> **AIM OF THE EXERCISE**
When a line below contains the string "VBAT", show that line.

........

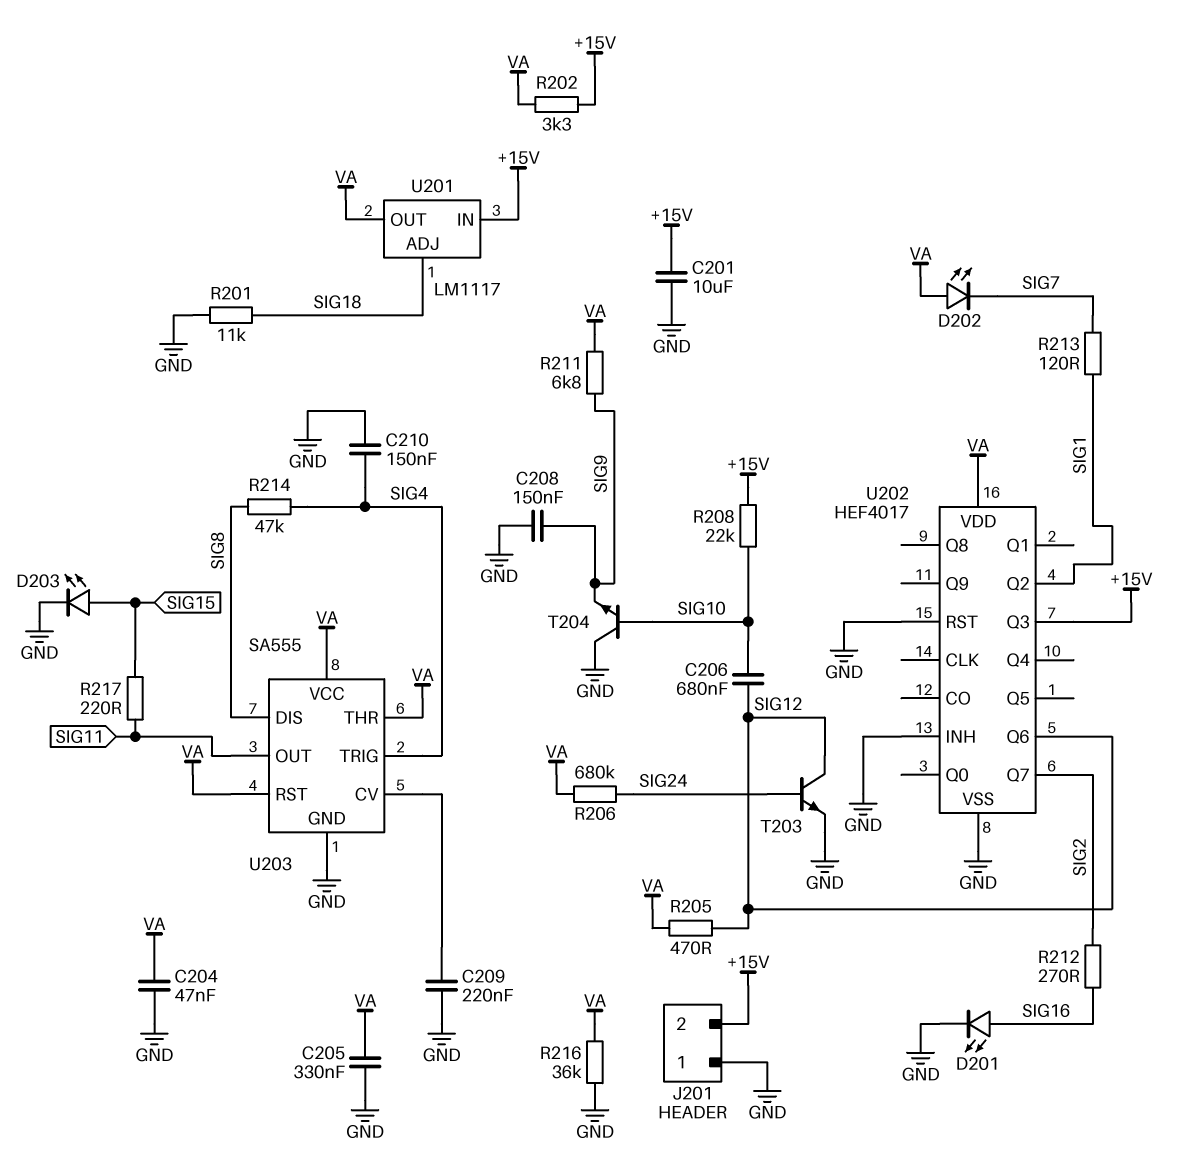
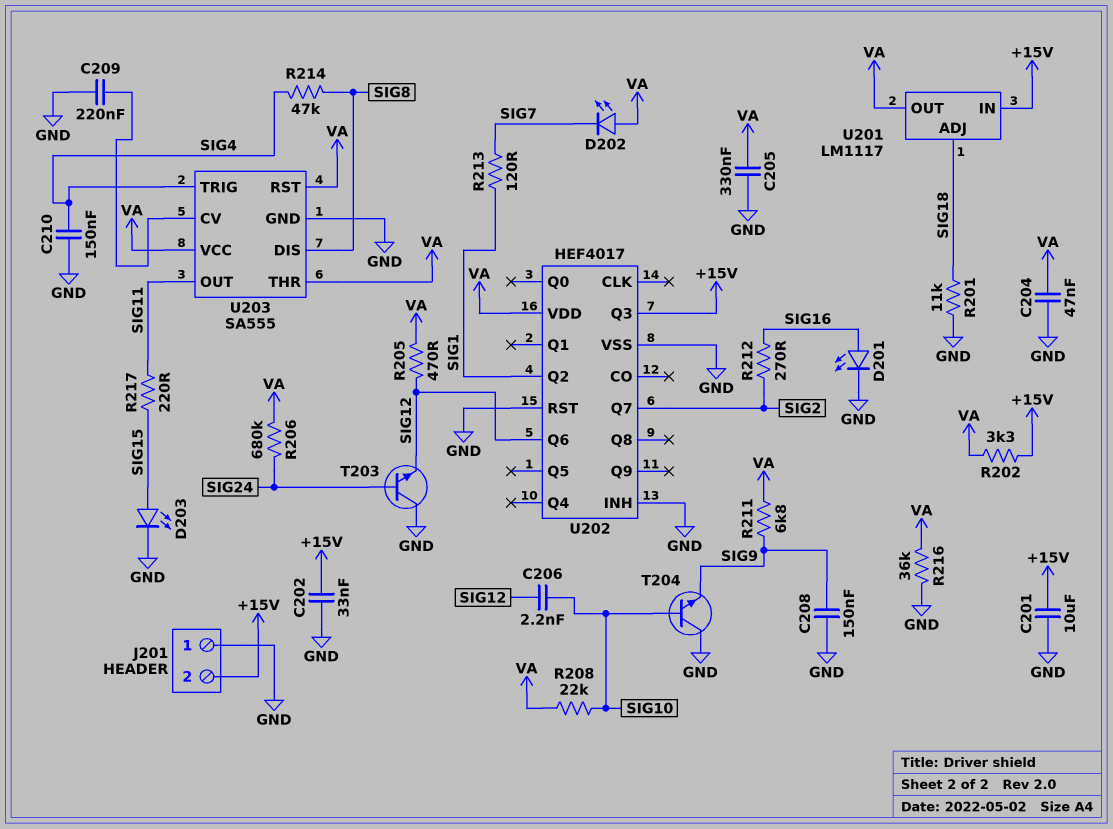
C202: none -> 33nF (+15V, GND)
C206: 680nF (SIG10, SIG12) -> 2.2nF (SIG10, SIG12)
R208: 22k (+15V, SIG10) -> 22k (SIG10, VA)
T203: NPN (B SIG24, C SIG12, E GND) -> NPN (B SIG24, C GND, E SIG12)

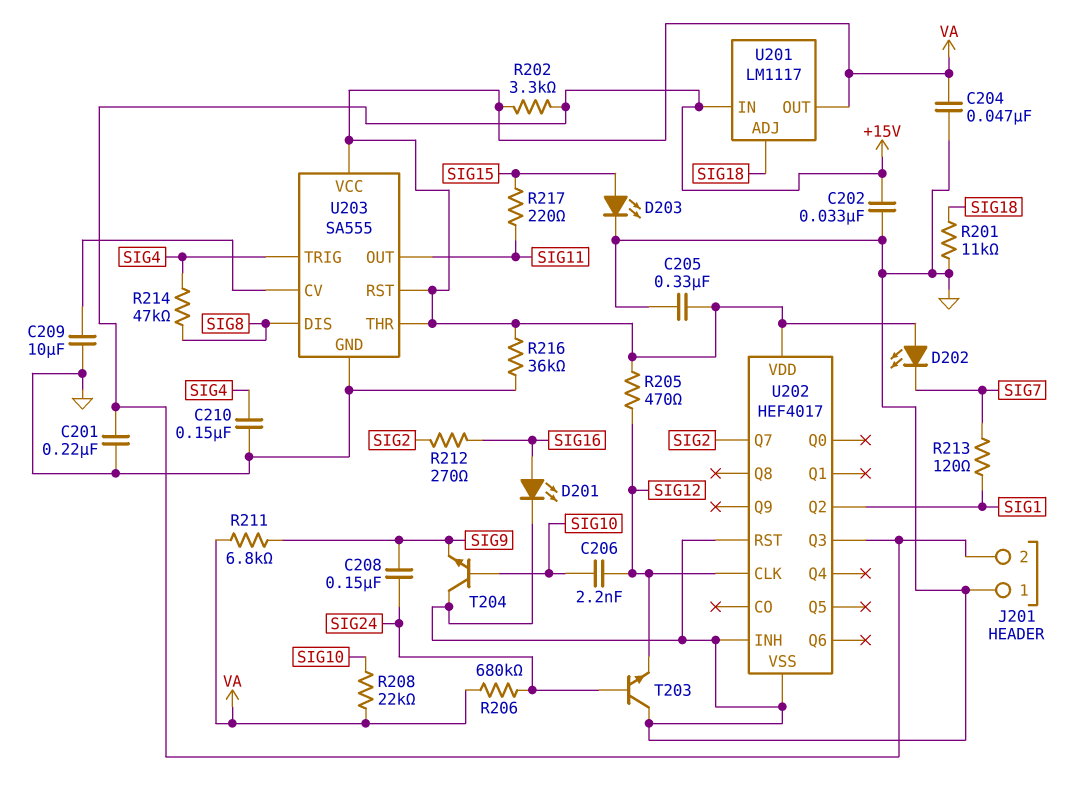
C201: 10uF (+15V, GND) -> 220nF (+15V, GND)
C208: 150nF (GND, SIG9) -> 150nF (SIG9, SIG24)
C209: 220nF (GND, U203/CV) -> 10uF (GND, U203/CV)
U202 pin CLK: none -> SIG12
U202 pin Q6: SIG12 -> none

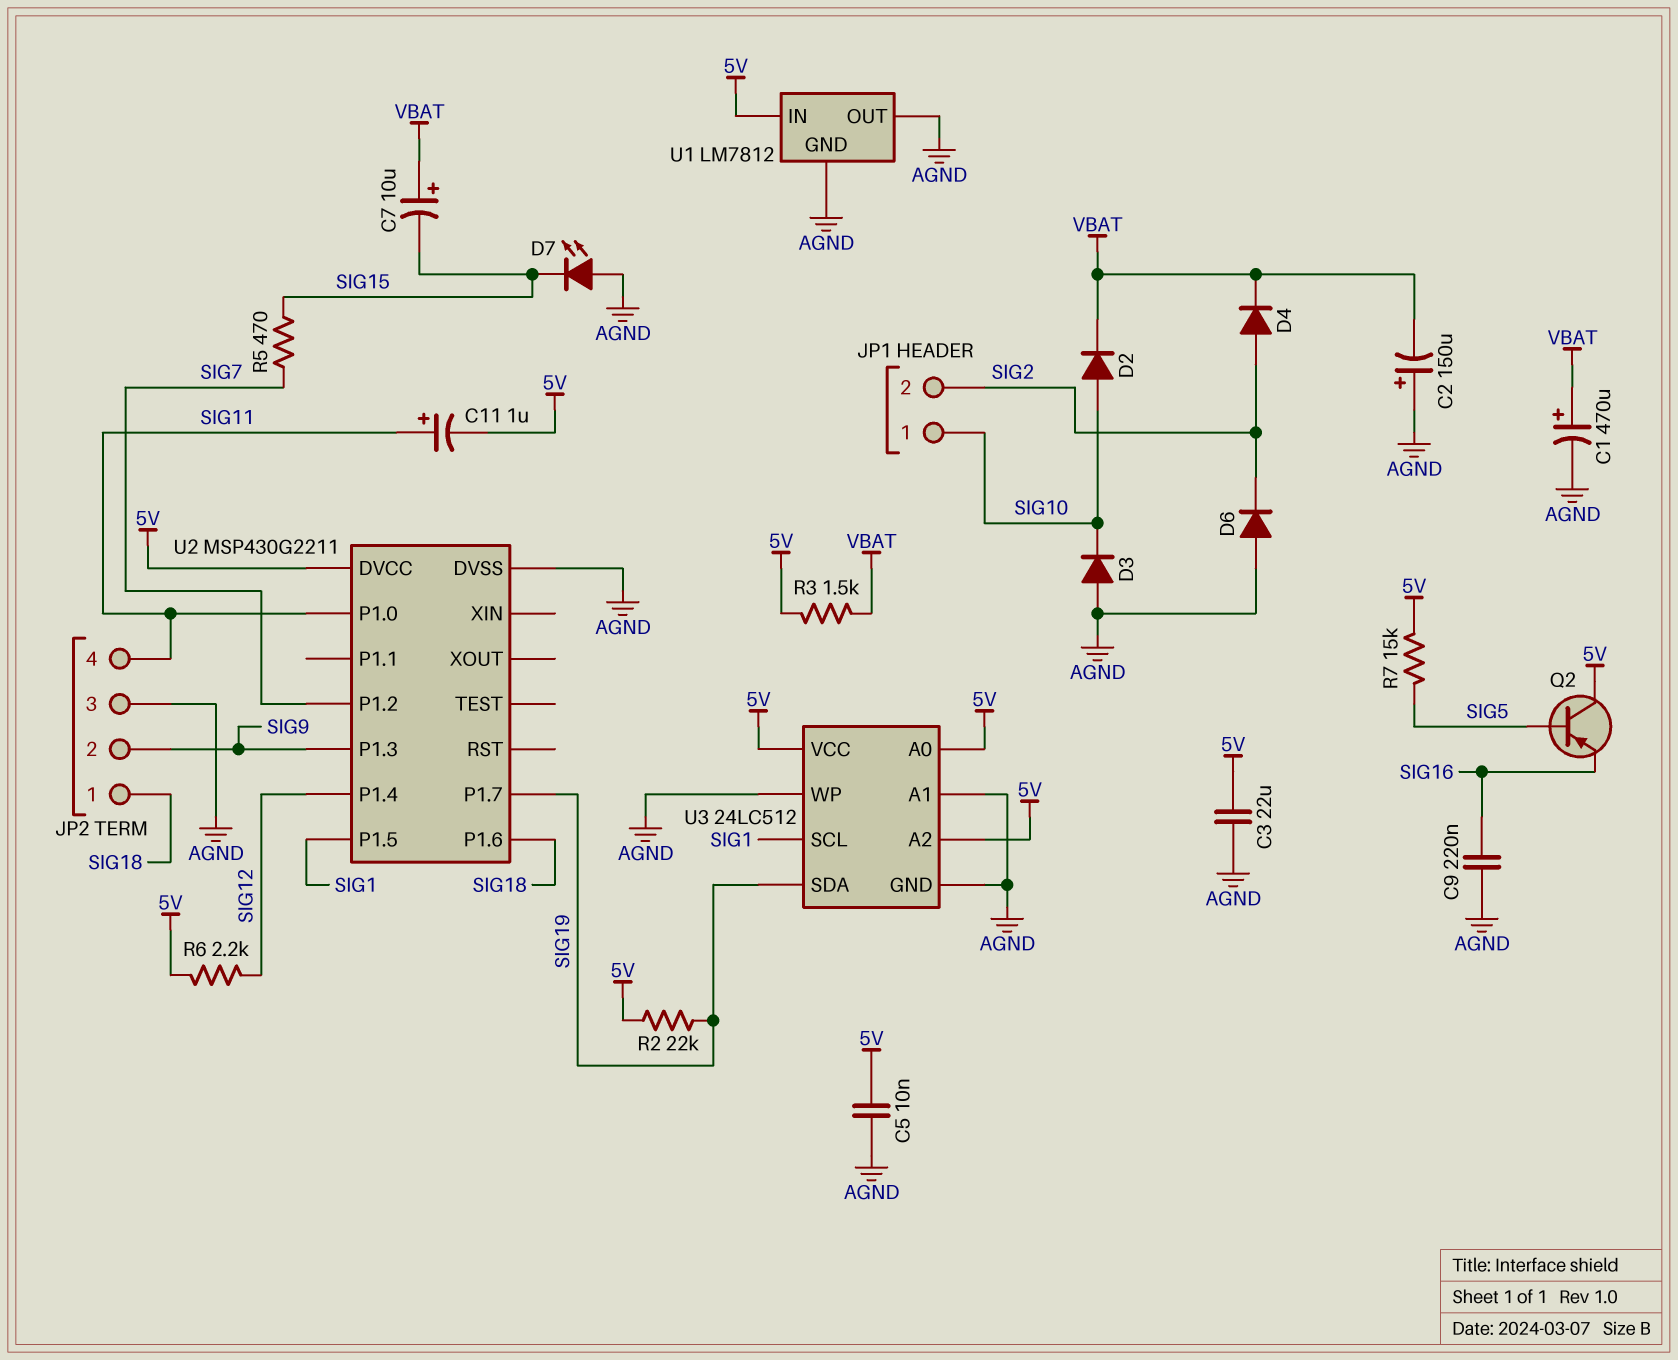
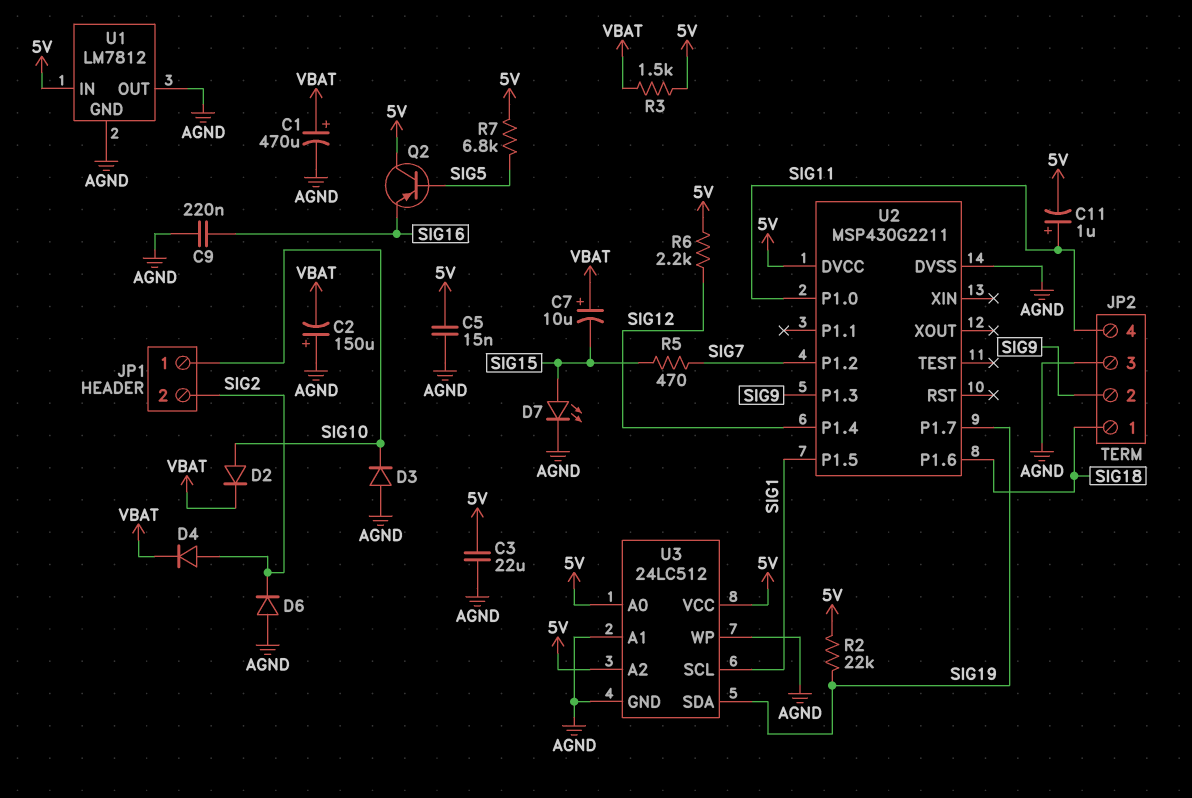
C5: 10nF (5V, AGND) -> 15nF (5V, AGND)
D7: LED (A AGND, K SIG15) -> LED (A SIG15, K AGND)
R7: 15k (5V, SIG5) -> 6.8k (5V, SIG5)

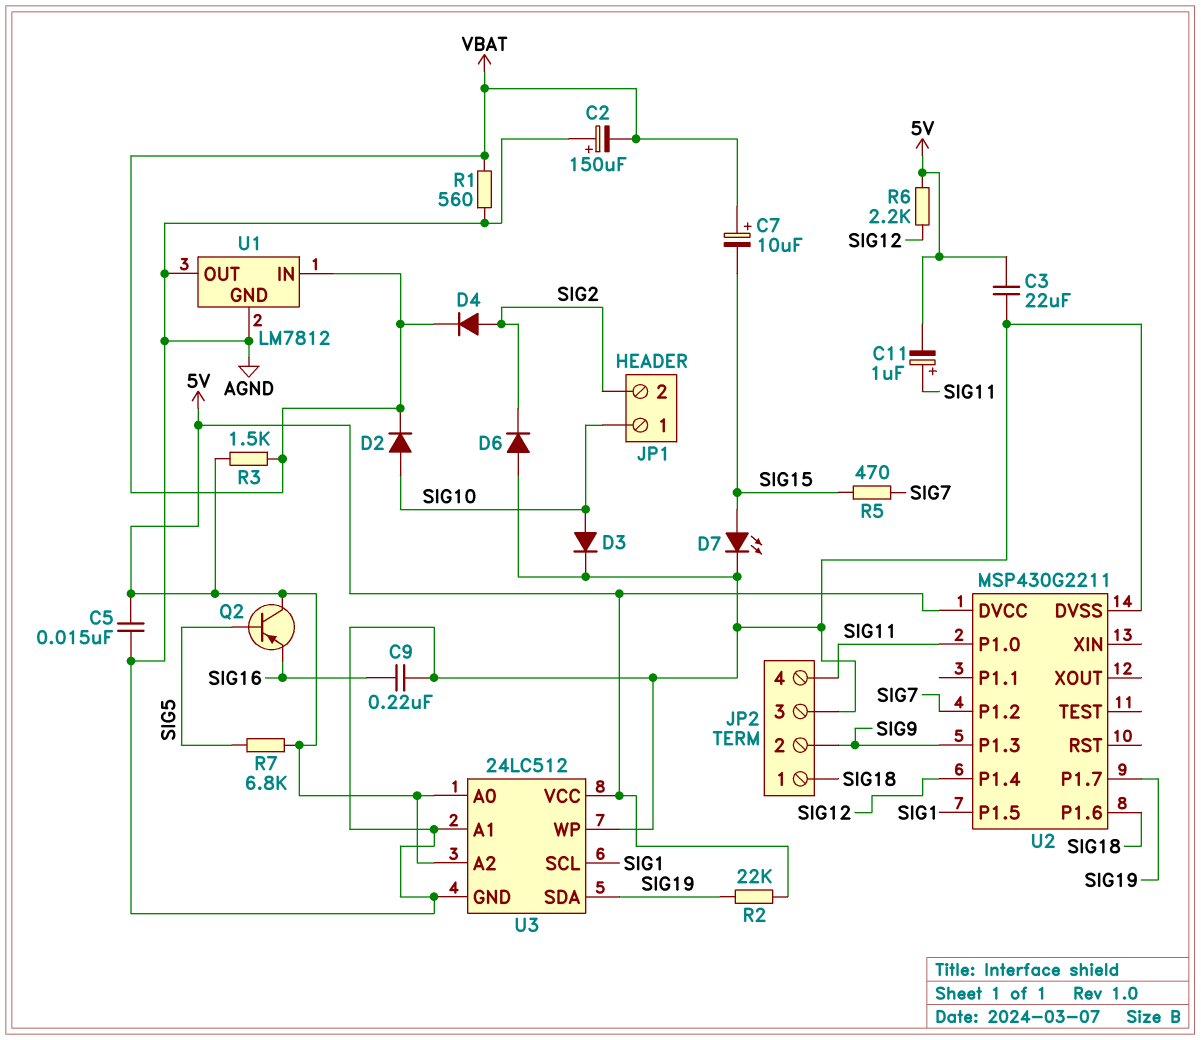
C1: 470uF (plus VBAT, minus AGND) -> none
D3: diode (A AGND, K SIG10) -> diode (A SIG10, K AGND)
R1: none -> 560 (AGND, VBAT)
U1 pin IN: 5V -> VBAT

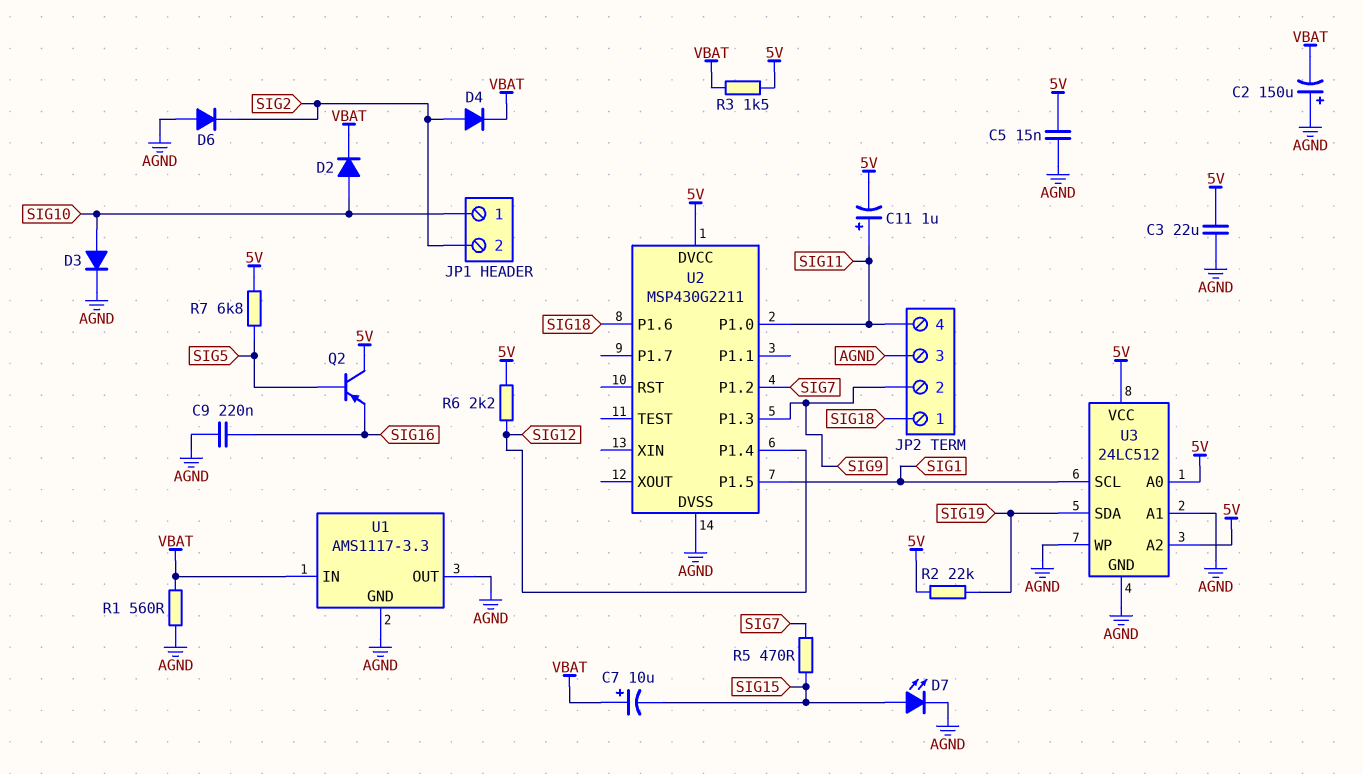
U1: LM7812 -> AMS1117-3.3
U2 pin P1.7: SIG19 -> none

........

> **REPLY**
C1: 470uF (plus VBAT, minus AGND) -> none
R1: none -> 560 (AGND, VBAT)
U1 pin IN: 5V -> VBAT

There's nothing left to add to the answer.